Supplied material section start
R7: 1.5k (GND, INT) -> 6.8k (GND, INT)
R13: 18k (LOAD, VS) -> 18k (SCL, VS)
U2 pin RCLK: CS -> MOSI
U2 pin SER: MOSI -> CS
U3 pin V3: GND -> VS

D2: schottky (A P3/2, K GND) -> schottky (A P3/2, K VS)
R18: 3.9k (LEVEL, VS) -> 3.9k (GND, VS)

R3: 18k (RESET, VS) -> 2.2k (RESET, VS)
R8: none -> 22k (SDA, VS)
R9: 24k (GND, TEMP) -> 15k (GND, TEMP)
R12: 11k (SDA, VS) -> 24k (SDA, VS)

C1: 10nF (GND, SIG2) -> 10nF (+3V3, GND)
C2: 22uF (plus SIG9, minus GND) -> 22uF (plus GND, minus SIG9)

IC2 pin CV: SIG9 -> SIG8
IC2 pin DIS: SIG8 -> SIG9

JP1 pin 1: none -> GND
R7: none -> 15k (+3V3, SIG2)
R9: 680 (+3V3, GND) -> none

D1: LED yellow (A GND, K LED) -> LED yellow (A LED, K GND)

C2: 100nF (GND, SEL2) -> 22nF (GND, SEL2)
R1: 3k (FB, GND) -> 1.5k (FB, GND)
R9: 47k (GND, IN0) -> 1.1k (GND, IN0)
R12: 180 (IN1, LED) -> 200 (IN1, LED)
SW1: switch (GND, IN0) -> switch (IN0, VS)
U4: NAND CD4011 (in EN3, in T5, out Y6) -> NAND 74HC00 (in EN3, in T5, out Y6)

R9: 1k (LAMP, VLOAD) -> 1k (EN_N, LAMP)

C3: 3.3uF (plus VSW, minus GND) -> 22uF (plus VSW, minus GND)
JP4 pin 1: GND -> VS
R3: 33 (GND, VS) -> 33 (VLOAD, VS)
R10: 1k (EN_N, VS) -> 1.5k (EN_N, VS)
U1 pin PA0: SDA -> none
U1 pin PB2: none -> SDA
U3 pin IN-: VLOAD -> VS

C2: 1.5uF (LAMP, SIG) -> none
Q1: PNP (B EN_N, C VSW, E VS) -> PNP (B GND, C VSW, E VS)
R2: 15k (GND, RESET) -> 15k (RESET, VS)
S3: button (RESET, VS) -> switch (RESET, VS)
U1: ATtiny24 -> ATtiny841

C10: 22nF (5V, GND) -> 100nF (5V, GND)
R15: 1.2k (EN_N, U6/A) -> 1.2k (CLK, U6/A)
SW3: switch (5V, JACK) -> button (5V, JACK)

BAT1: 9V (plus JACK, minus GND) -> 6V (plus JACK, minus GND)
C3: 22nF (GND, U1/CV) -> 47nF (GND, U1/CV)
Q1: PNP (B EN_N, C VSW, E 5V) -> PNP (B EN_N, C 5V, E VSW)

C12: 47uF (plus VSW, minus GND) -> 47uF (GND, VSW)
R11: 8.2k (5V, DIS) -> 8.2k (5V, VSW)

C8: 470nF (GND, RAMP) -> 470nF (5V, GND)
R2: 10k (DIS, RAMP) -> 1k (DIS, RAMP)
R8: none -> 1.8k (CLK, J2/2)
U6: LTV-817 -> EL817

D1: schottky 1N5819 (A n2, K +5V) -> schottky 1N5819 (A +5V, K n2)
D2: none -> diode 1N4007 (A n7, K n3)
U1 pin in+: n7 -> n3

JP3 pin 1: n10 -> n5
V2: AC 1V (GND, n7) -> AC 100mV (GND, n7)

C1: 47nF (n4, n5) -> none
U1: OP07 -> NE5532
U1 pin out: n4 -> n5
Supplied material section end
Exercise details → Each line from the one containing "C8: 470nF (GND, RAMP) -> 470nF (5V, GND)" to the final line of the entries above must be returned exactly, and no other line may appear.

Task response →
C8: 470nF (GND, RAMP) -> 470nF (5V, GND)
R2: 10k (DIS, RAMP) -> 1k (DIS, RAMP)
R8: none -> 1.8k (CLK, J2/2)
U6: LTV-817 -> EL817

D1: schottky 1N5819 (A n2, K +5V) -> schottky 1N5819 (A +5V, K n2)
D2: none -> diode 1N4007 (A n7, K n3)
U1 pin in+: n7 -> n3

JP3 pin 1: n10 -> n5
V2: AC 1V (GND, n7) -> AC 100mV (GND, n7)

C1: 47nF (n4, n5) -> none
U1: OP07 -> NE5532
U1 pin out: n4 -> n5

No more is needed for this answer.